■ **Data in this exercise**:
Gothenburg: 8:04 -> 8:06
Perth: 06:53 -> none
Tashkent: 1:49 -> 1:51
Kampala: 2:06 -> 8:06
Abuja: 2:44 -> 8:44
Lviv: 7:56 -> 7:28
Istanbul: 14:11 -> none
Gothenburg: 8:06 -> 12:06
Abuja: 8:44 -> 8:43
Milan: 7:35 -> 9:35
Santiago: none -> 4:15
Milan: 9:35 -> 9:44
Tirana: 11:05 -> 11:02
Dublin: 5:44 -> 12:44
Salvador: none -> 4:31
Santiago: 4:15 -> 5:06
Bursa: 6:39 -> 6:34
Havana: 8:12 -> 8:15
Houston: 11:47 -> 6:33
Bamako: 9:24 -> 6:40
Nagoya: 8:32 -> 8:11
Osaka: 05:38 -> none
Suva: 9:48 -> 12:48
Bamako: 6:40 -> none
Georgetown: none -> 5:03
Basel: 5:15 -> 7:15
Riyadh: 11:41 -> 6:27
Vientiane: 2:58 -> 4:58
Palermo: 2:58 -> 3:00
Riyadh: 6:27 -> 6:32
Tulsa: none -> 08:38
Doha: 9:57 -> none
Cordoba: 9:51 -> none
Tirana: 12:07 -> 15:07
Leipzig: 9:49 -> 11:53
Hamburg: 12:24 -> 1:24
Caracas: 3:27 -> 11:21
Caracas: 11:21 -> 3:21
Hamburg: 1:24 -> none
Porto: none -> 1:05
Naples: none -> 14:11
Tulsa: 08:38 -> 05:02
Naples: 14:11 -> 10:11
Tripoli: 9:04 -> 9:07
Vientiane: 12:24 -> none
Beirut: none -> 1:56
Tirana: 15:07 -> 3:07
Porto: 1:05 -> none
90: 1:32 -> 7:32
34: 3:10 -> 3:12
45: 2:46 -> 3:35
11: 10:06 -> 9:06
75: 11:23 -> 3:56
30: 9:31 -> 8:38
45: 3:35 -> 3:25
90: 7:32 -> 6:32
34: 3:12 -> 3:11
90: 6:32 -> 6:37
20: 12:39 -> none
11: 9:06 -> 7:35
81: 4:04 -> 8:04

■ **Exercise objective**: Can you rewrite every line in the records above as a JSON list of strings, with one string per line and any blank lines left out?

■ **Complete answer**:
[
  "Gothenburg: 8:04 -> 8:06",
  "Perth: 06:53 -> none",
  "Tashkent: 1:49 -> 1:51",
  "Kampala: 2:06 -> 8:06",
  "Abuja: 2:44 -> 8:44",
  "Lviv: 7:56 -> 7:28",
  "Istanbul: 14:11 -> none",
  "Gothenburg: 8:06 -> 12:06",
  "Abuja: 8:44 -> 8:43",
  "Milan: 7:35 -> 9:35",
  "Santiago: none -> 4:15",
  "Milan: 9:35 -> 9:44",
  "Tirana: 11:05 -> 11:02",
  "Dublin: 5:44 -> 12:44",
  "Salvador: none -> 4:31",
  "Santiago: 4:15 -> 5:06",
  "Bursa: 6:39 -> 6:34",
  "Havana: 8:12 -> 8:15",
  "Houston: 11:47 -> 6:33",
  "Bamako: 9:24 -> 6:40",
  "Nagoya: 8:32 -> 8:11",
  "Osaka: 05:38 -> none",
  "Suva: 9:48 -> 12:48",
  "Bamako: 6:40 -> none",
  "Georgetown: none -> 5:03",
  "Basel: 5:15 -> 7:15",
  "Riyadh: 11:41 -> 6:27",
  "Vientiane: 2:58 -> 4:58",
  "Palermo: 2:58 -> 3:00",
  "Riyadh: 6:27 -> 6:32",
  "Tulsa: none -> 08:38",
  "Doha: 9:57 -> none",
  "Cordoba: 9:51 -> none",
  "Tirana: 12:07 -> 15:07",
  "Leipzig: 9:49 -> 11:53",
  "Hamburg: 12:24 -> 1:24",
  "Caracas: 3:27 -> 11:21",
  "Caracas: 11:21 -> 3:21",
  "Hamburg: 1:24 -> none",
  "Porto: none -> 1:05",
  "Naples: none -> 14:11",
  "Tulsa: 08:38 -> 05:02",
  "Naples: 14:11 -> 10:11",
  "Tripoli: 9:04 -> 9:07",
  "Vientiane: 12:24 -> none",
  "Beirut: none -> 1:56",
  "Tirana: 15:07 -> 3:07",
  "Porto: 1:05 -> none",
  "90: 1:32 -> 7:32",
  "34: 3:10 -> 3:12",
  "45: 2:46 -> 3:35",
  "11: 10:06 -> 9:06",
  "75: 11:23 -> 3:56",
  "30: 9:31 -> 8:38",
  "45: 3:35 -> 3:25",
  "90: 7:32 -> 6:32",
  "34: 3:12 -> 3:11",
  "90: 6:32 -> 6:37",
  "20: 12:39 -> none",
  "11: 9:06 -> 7:35",
  "81: 4:04 -> 8:04"
]